## TASK PROMPT:
Nothing but the lines from the one with "SW3: switch (+5V, U2/RST) -> switch (+5V, 0V)" through the end of the listing below should appear in your reply, each copied exactly.

[Opening STUDY MATERIAL section]

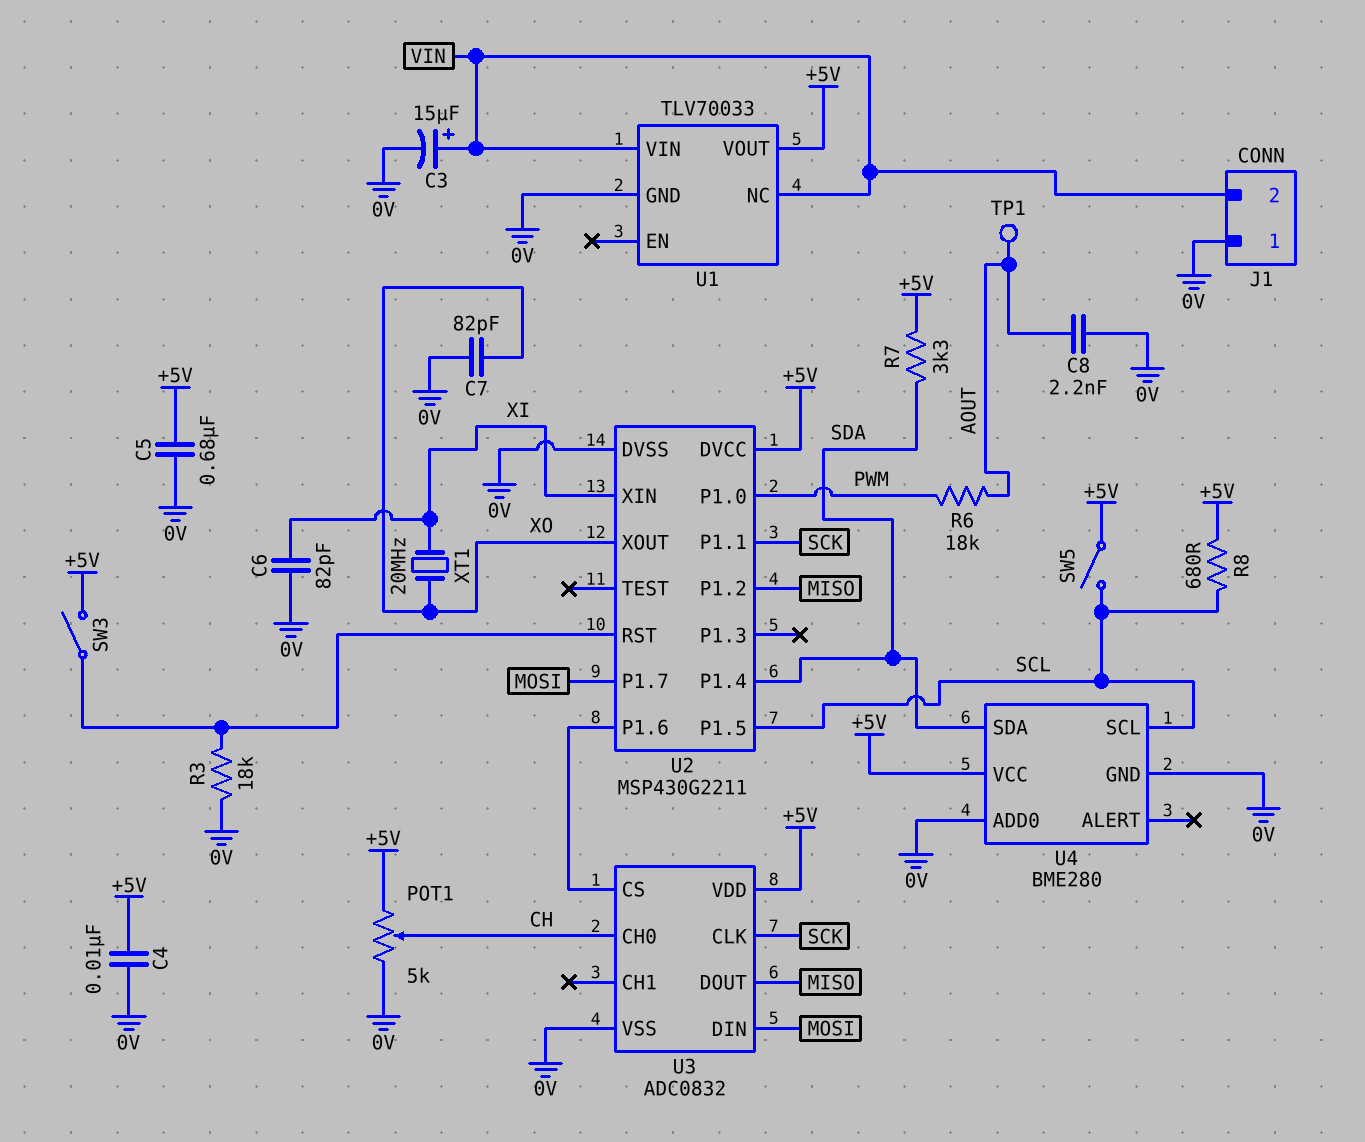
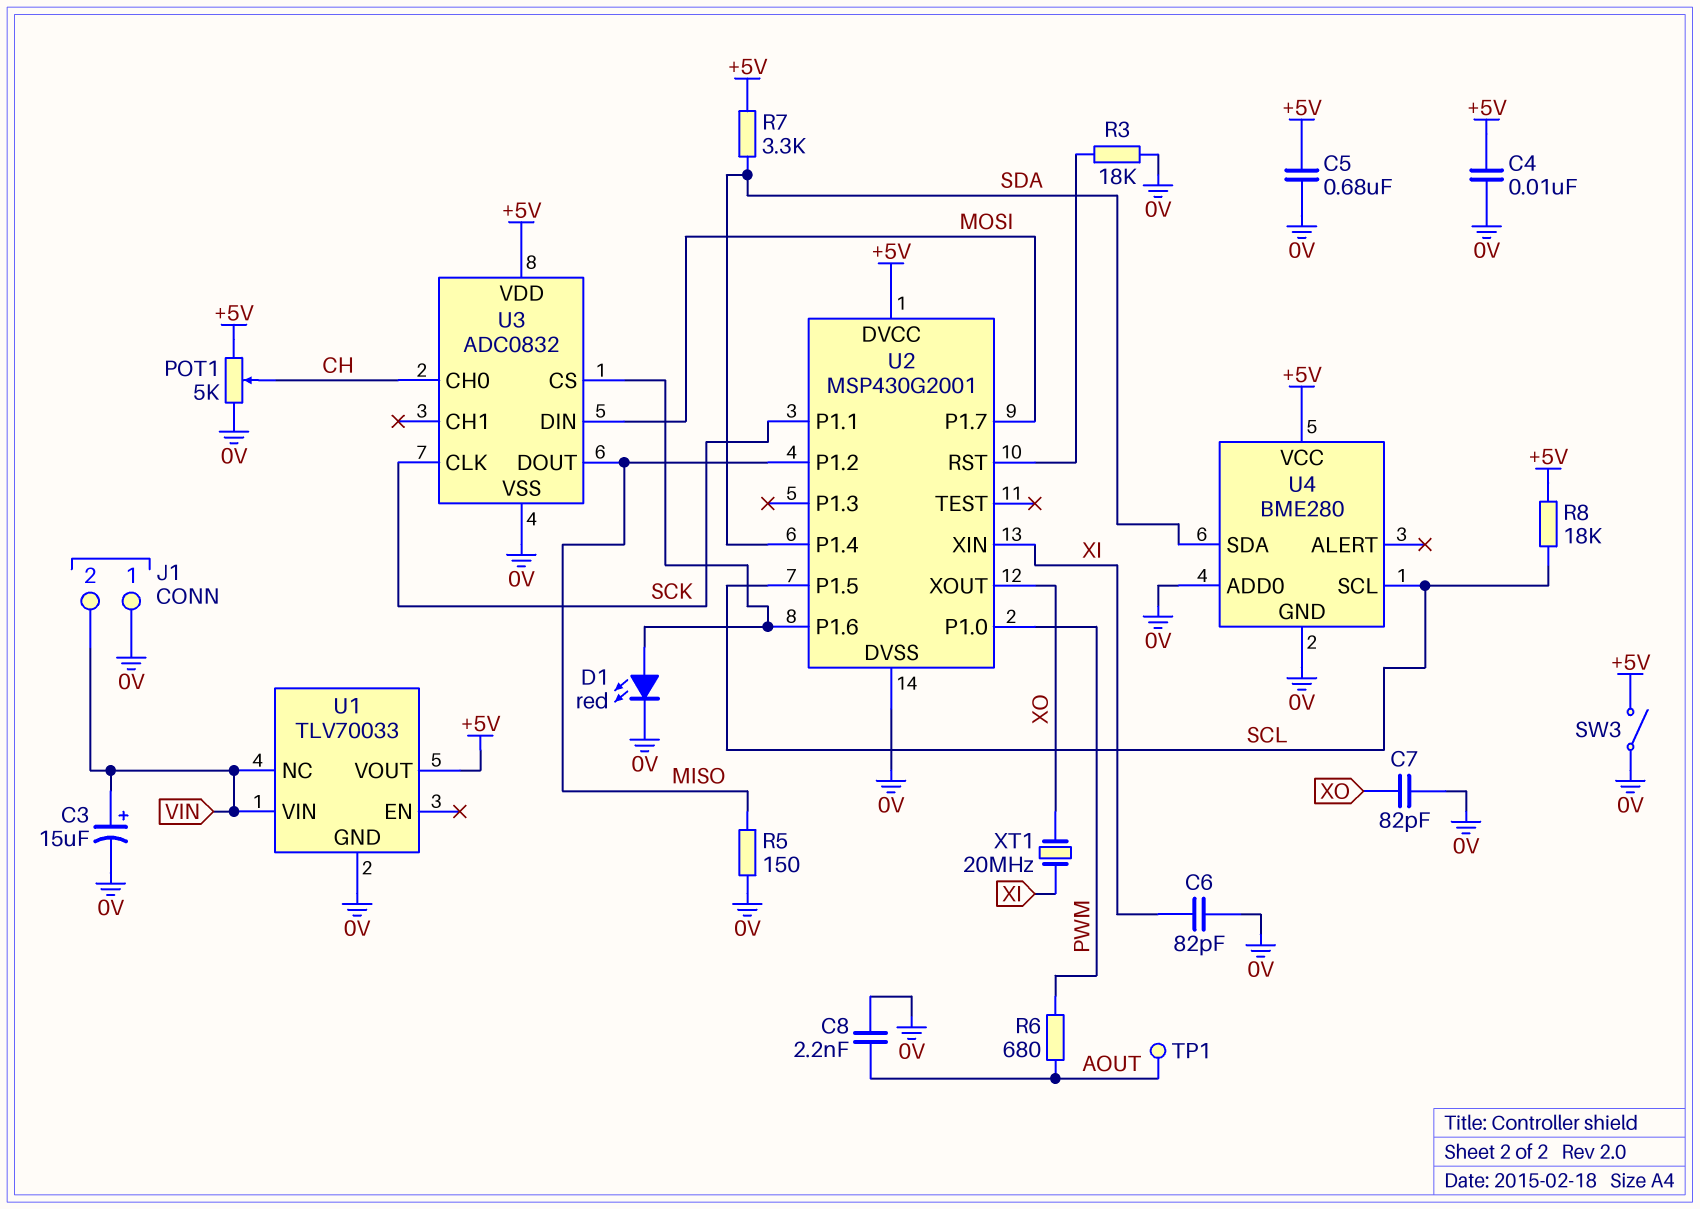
D1: none -> LED red (A U2/P1.6, K 0V)
R5: none -> 150 (0V, MISO)
R6: 18k (AOUT, PWM) -> 680 (AOUT, PWM)
R8: 680 (+5V, SCL) -> 18k (+5V, SCL)
SW3: switch (+5V, U2/RST) -> switch (+5V, 0V)
SW5: switch (+5V, SCL) -> none
U2: MSP430G2211 -> MSP430G2001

[Closing STUDY MATERIAL section]

## SOLUTION TO THIS TASK:
SW3: switch (+5V, U2/RST) -> switch (+5V, 0V)
SW5: switch (+5V, SCL) -> none
U2: MSP430G2211 -> MSP430G2001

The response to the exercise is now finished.